— PROMPT —
Output the data below exactly, images excluded.

— DATA BLOCK —

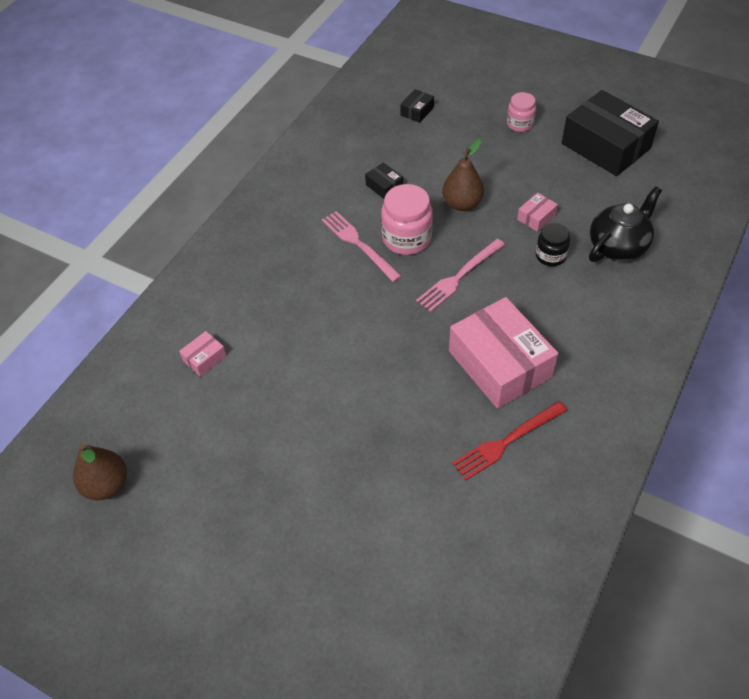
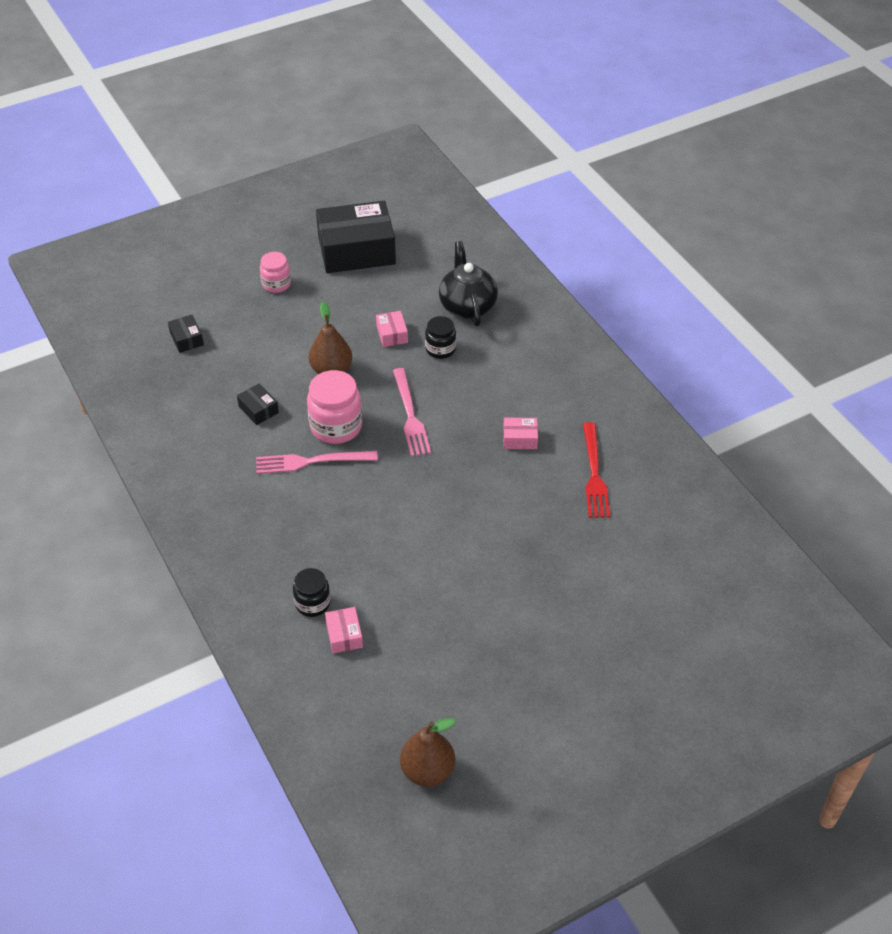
camera: 60 degrees left, 5 degrees down
(222, 322) = (312, 603): none -> black jar
(384, 186) = (258, 409): black box -> black box turned 60 degrees clockwise
(500, 364) = (520, 439): pink box -> pink box, size x0.42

— FINISHED TASK —
camera: 60 degrees left, 5 degrees down
(222, 322) = (312, 603): none -> black jar
(384, 186) = (258, 409): black box -> black box turned 60 degrees clockwise
(500, 364) = (520, 439): pink box -> pink box, size x0.42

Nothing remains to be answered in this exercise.